TO DO :: Transcribe only the part of the material below that begins at the line containing "(256, 136) = (206, 340): blue" and ends at the line containing "camera: 25 degrees right, 5 degrees up", with both kept and images left out.

== SUPPLIED ENTRIES

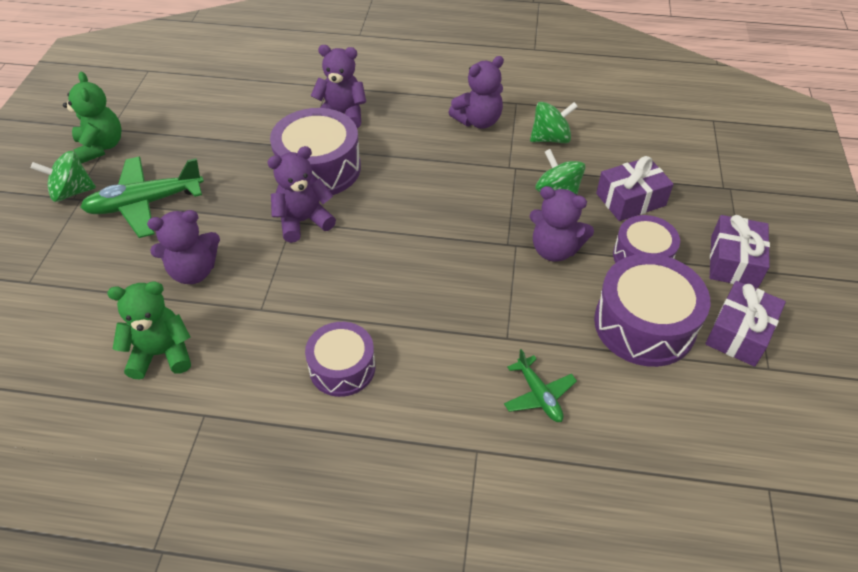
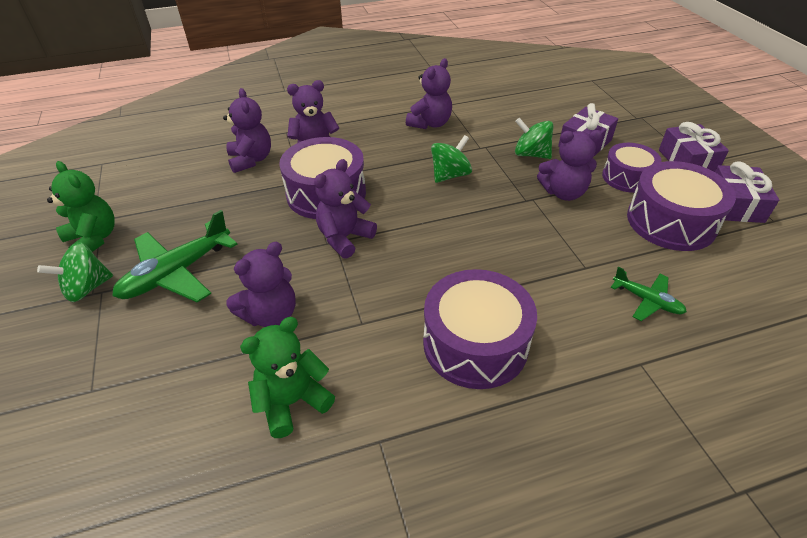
camera: 25 degrees left, 5 degrees down
(275, 108) = (251, 160): none -> purple teddy bear
(342, 368) = (475, 343): purple drum -> purple drum, size x1.58
(550, 138) = (494, 120): green spinning top -> green spinning top (450, 175)

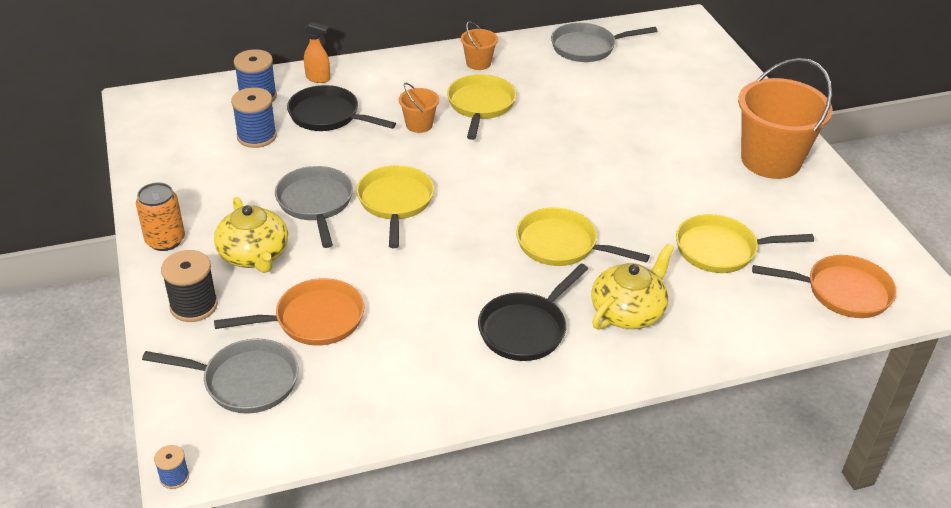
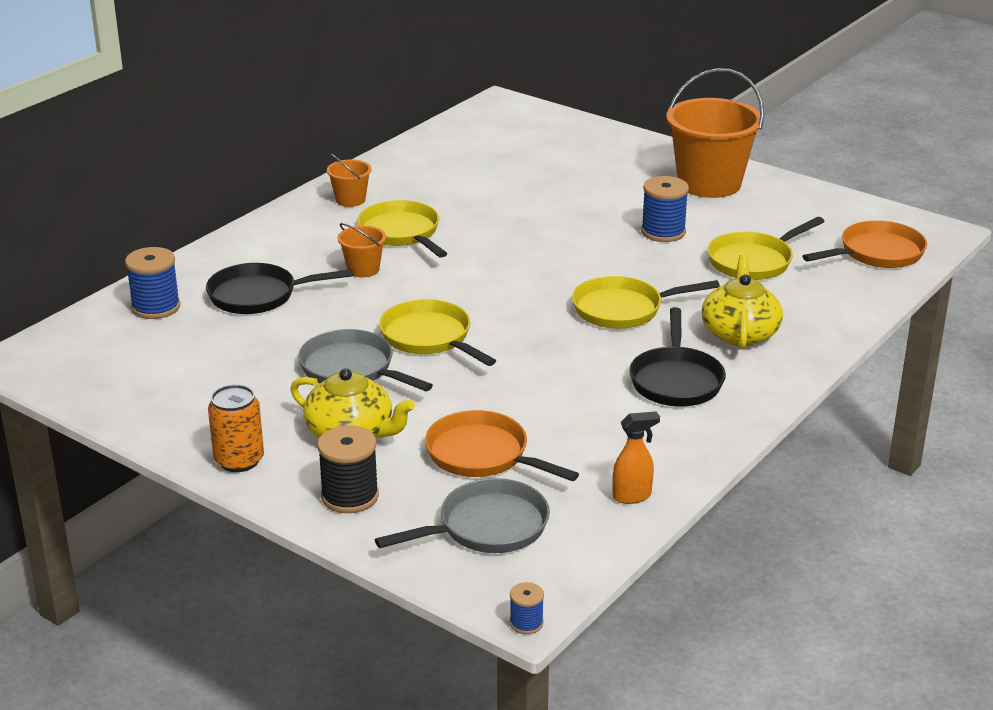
camera: 35 degrees left, 10 degrees down
(256, 136) = (206, 340): blue spool -> blue spool (663, 232)
(313, 320) = (483, 455): orange pan -> orange pan turned 90 degrees counterclockwise
(318, 78) = (200, 269): orange spray bottle -> orange spray bottle (632, 496)
(587, 47) = (438, 152): grey pan -> none

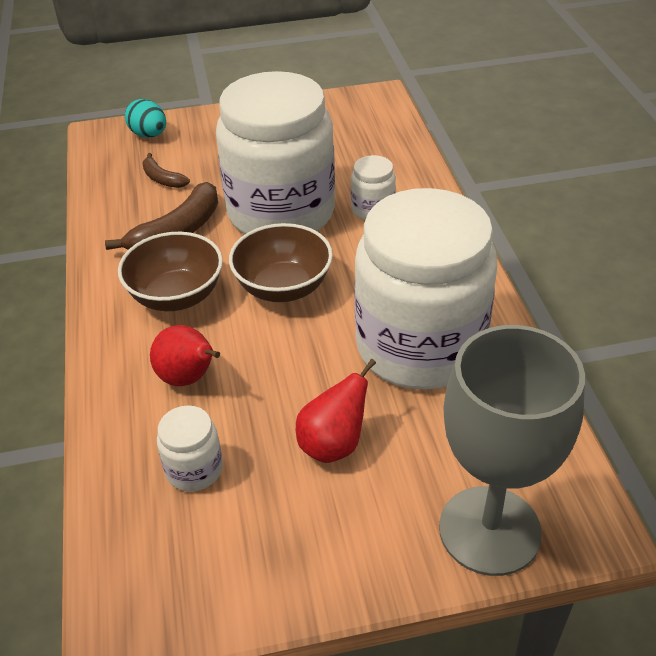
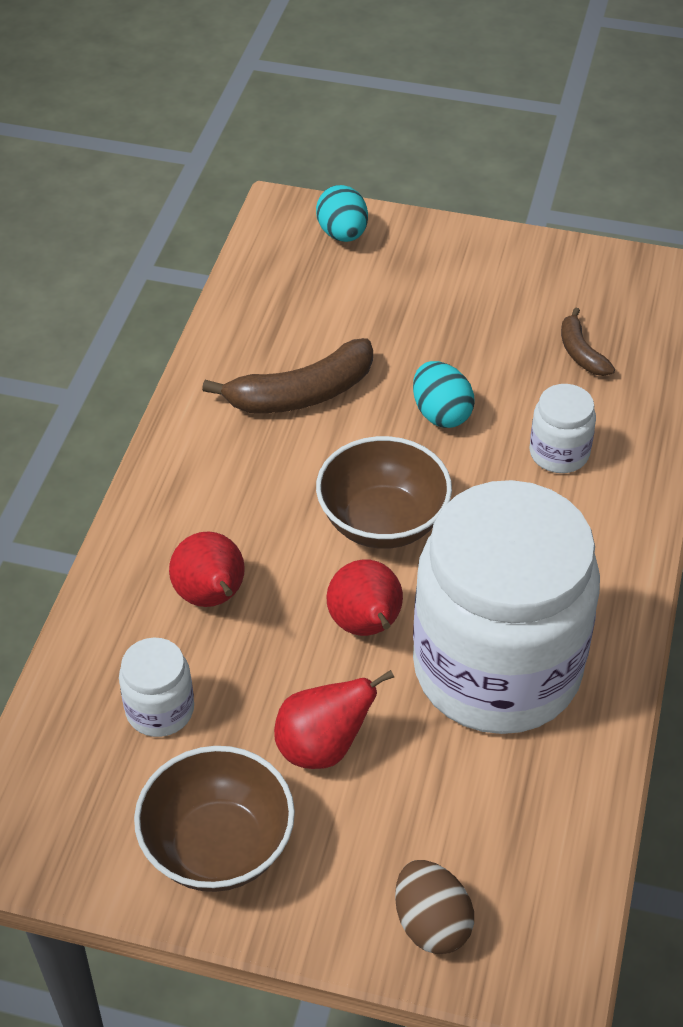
camera: 25 degrees right, 5 degrees up
(162, 179) = (324, 309): brown banana -> brown banana (581, 352)
(176, 296) = (254, 484): brown bowl -> brown bowl (218, 846)
(281, 212) = (441, 414): white jar -> turquoise egg
(313, 354) = (366, 626): none -> red pear
(489, 530) = (431, 923): grey goblet -> brown egg

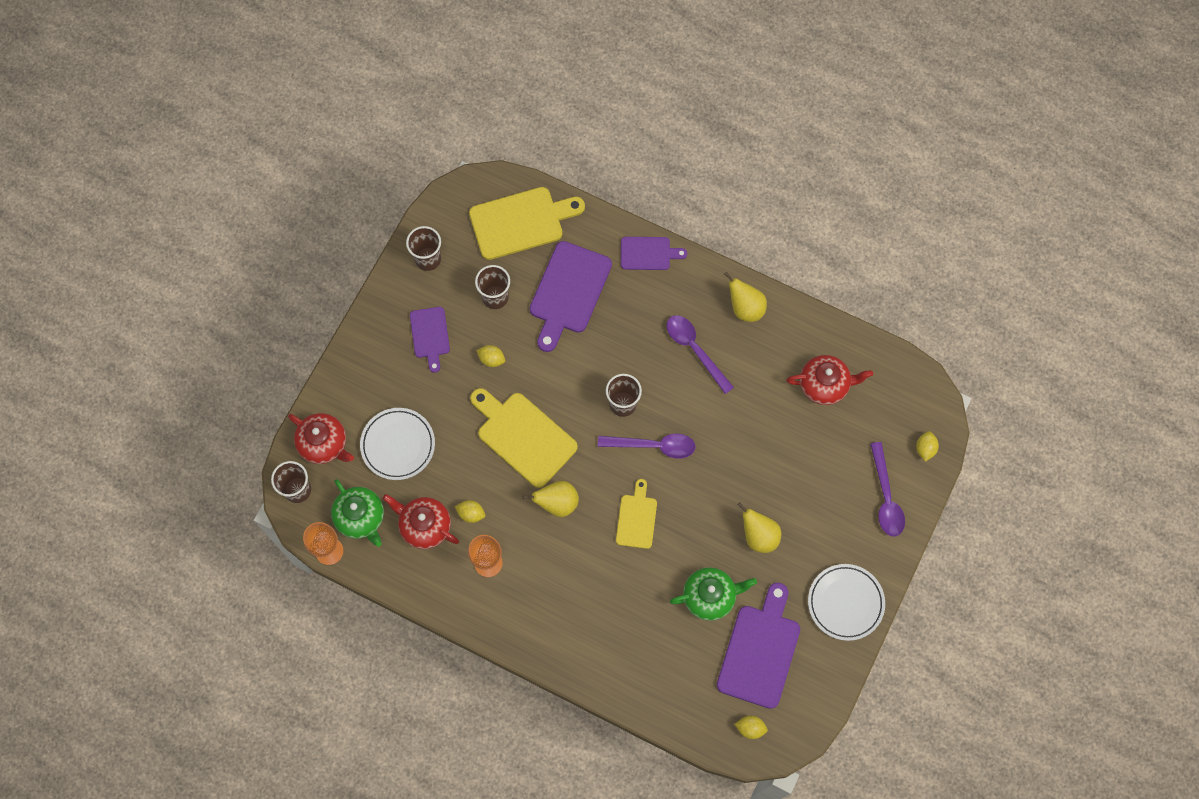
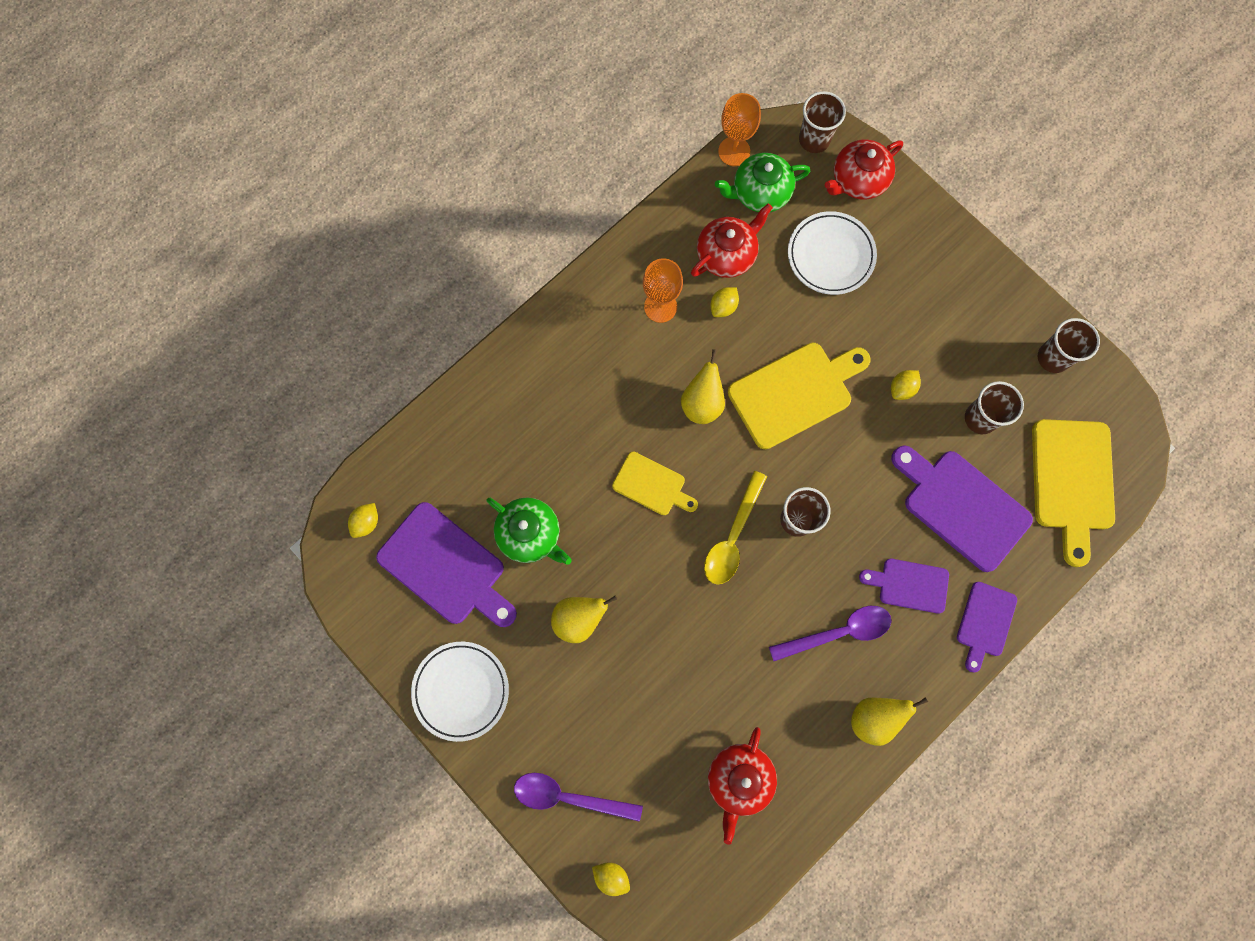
camera: 110 degrees right, 5 degrees up
(430, 335) = (953, 330): purple cutting board -> purple cutting board (909, 585)
(653, 446) = (732, 536): purple spoon -> yellow spoon
(710, 596) = (530, 534): green teapot -> green teapot turned 60 degrees counterclockwise

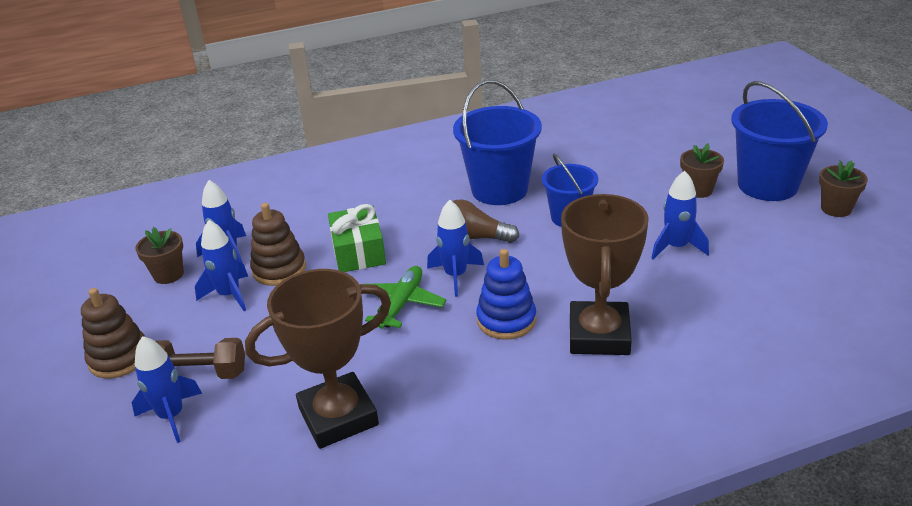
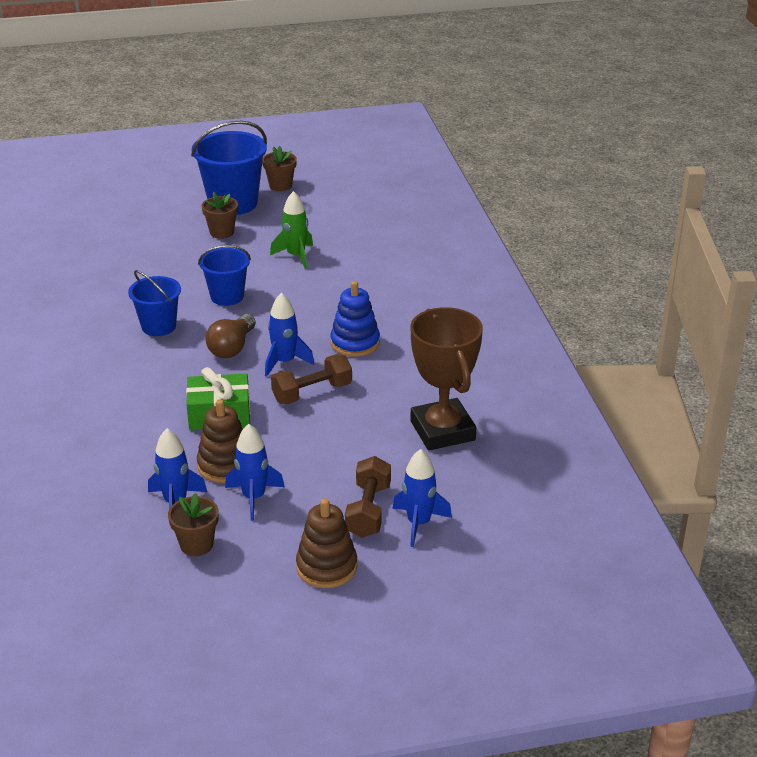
camera: 85 degrees left, 0 degrees up
(402, 303) = (312, 393): green plane -> brown dumbbell
(499, 189) = (158, 326): blue bucket -> blue bucket, size x0.61
(599, 335) = (388, 305): brown trophy -> none
(676, 247) = (296, 256): blue rocket -> green rocket

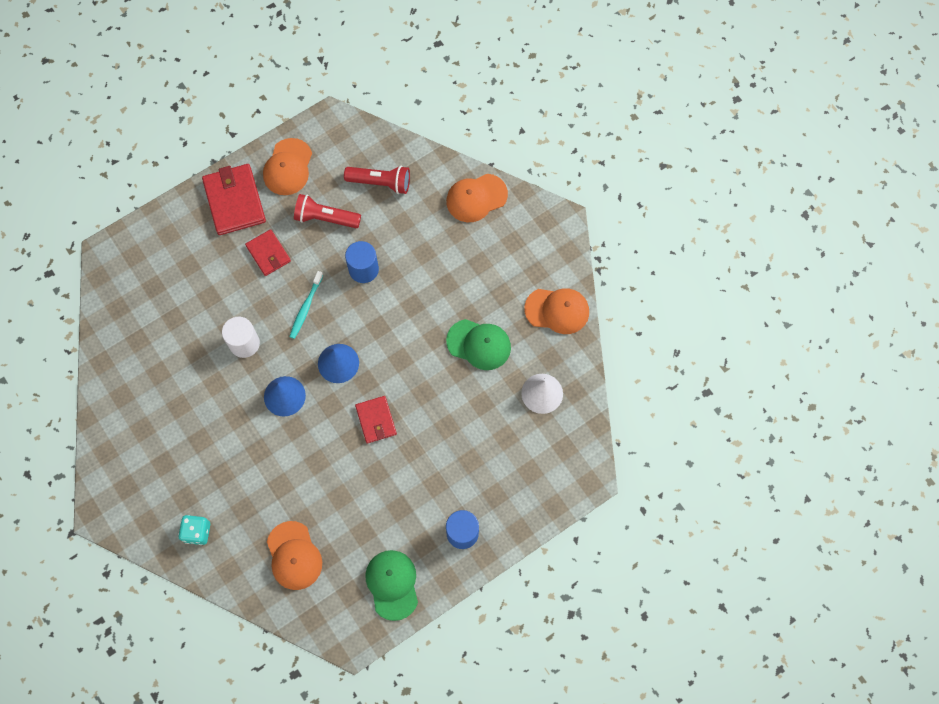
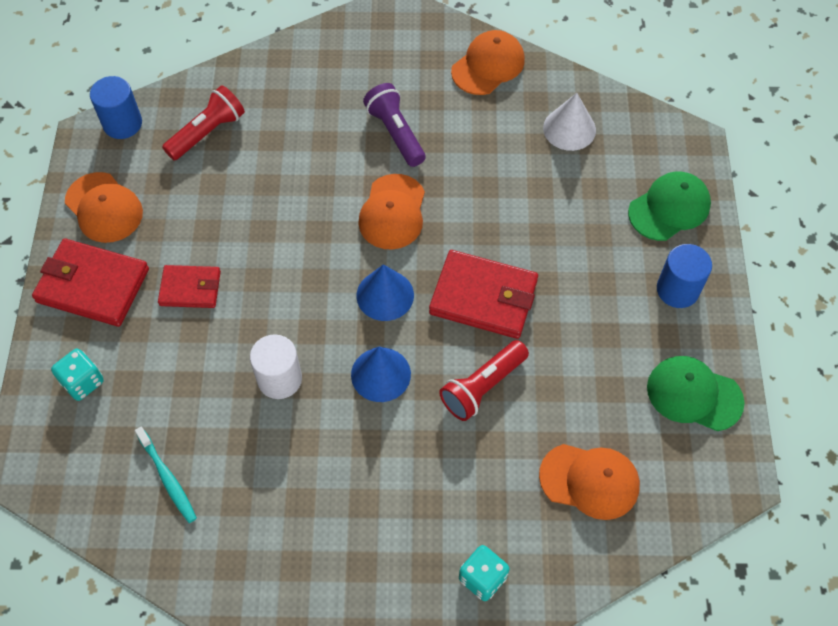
camera: 55 degrees left, 10 degrees down
(173, 242) = (83, 382): none -> turquoise dice
(306, 307) = (290, 288): turquoise toothbrush -> turquoise toothbrush (167, 478)
(325, 218) = (200, 207): red flashlight -> red flashlight (483, 387)
(363, 269) = (294, 206): blue cylinder -> blue cylinder (122, 123)
(376, 420) = (483, 297): red wallet -> red wallet, size x1.65
(460, 290) = (395, 133): none -> purple flashlight
(476, 198) = (304, 61): orange cap -> orange cap (392, 212)
(479, 344) = (471, 151): green cap -> green cap (669, 208)

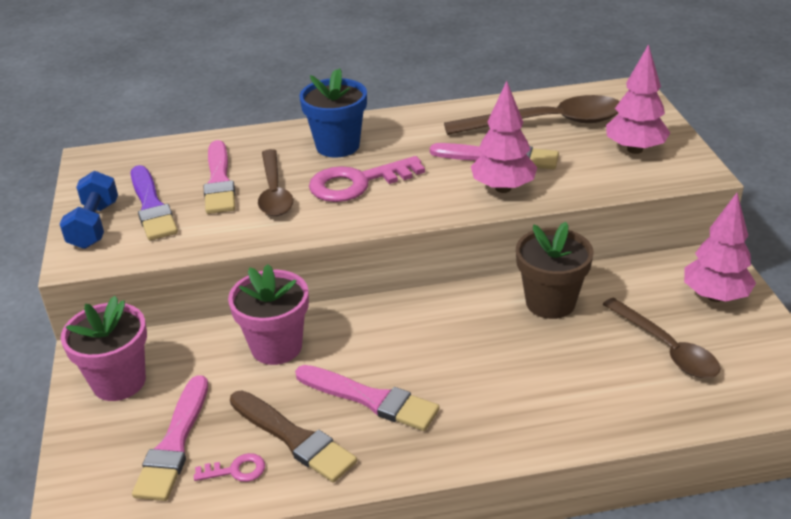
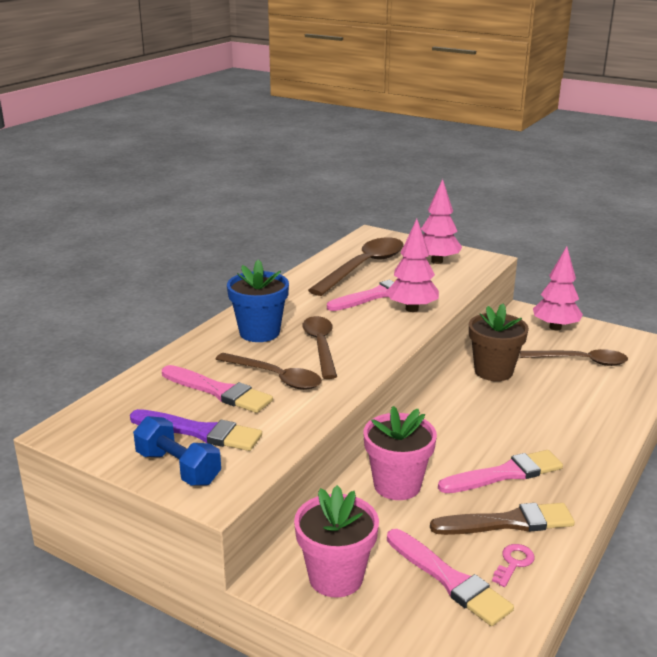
camera: 50 degrees left, 10 degrees down
(357, 183) = (320, 346): pink key -> brown spoon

====

YOUR SOLUTION ::
(256, 136) = (206, 340): blue spool -> blue spool (663, 232)
(313, 320) = (483, 455): orange pan -> orange pan turned 90 degrees counterclockwise
(318, 78) = (200, 269): orange spray bottle -> orange spray bottle (632, 496)
(587, 47) = (438, 152): grey pan -> none

camera: 25 degrees right, 5 degrees up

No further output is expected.